----- Supplied records

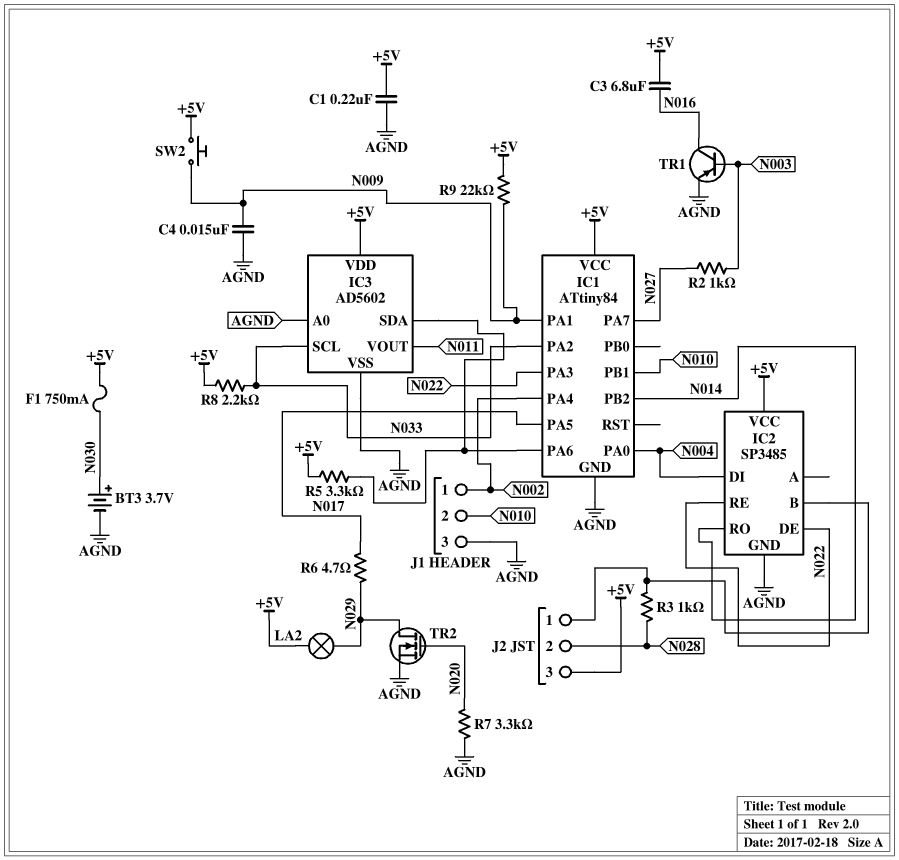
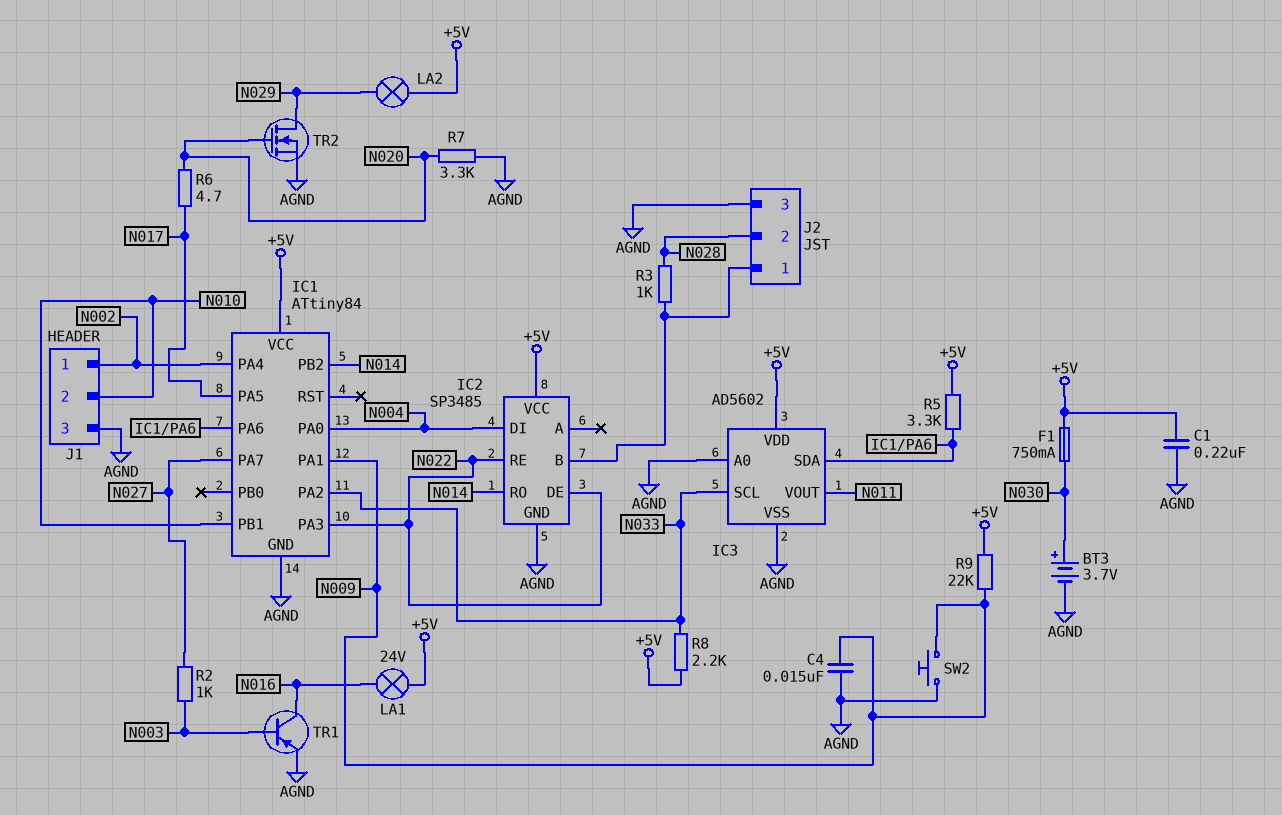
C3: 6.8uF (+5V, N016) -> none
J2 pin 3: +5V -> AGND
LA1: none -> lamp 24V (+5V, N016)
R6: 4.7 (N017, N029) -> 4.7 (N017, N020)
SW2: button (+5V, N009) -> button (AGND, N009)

----------
----- Supplied records

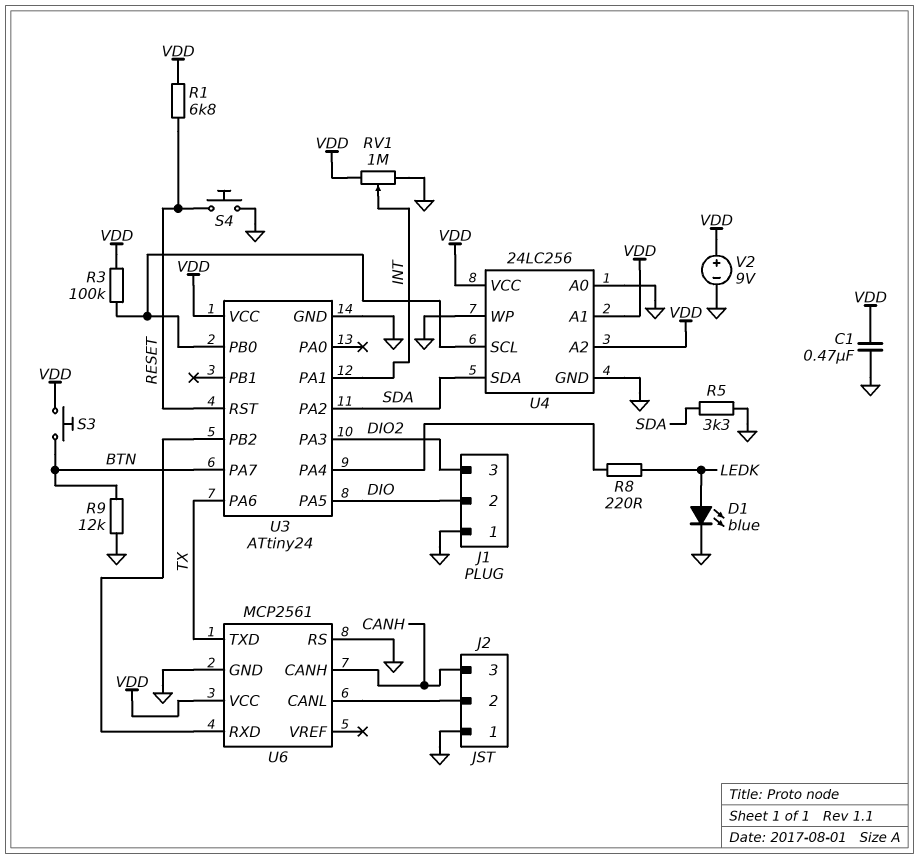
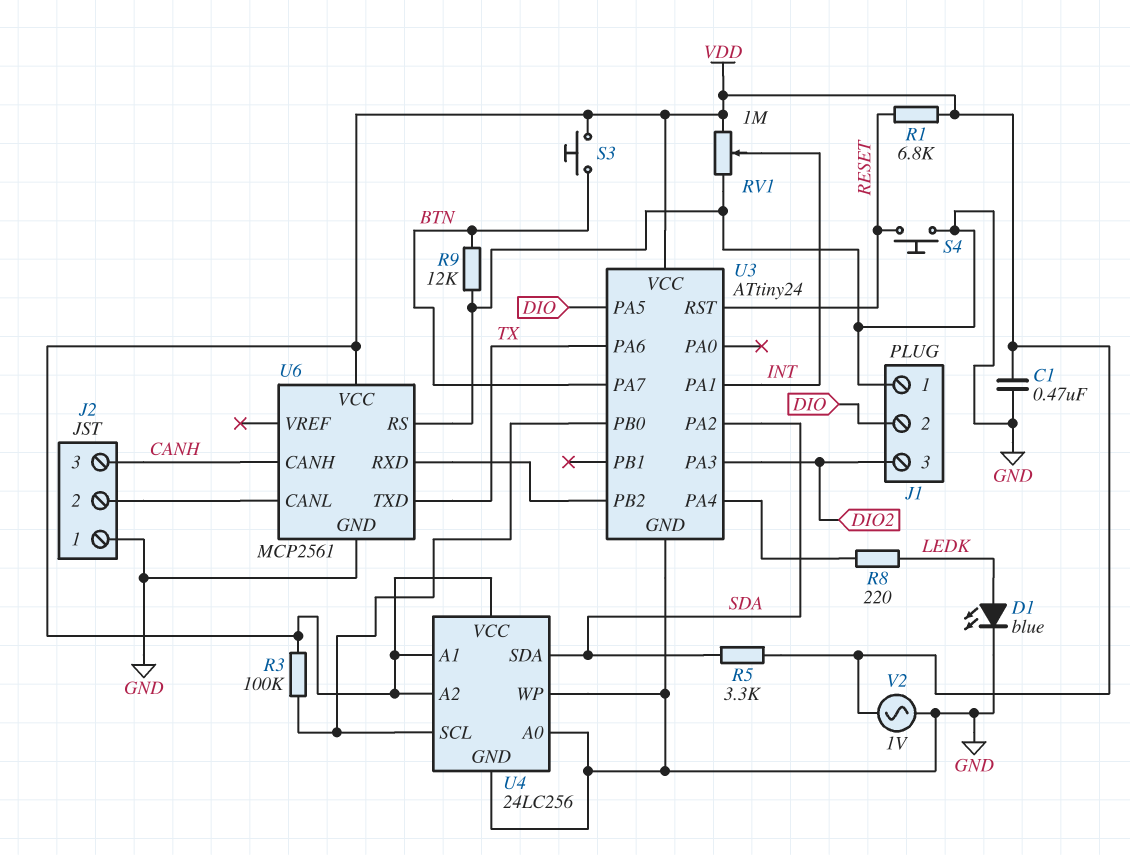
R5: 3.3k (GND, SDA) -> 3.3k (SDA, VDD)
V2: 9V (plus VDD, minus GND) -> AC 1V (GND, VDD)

----------

● **Task to carry out**:
Print exactly the lines of the listing above starting at the line containing "C3: 6.8uF (+5V, N016) -> none" and ending at the line containing "SW2: button (+5V, N009)", both included.

● **Output**:
C3: 6.8uF (+5V, N016) -> none
J2 pin 3: +5V -> AGND
LA1: none -> lamp 24V (+5V, N016)
R6: 4.7 (N017, N029) -> 4.7 (N017, N020)
SW2: button (+5V, N009) -> button (AGND, N009)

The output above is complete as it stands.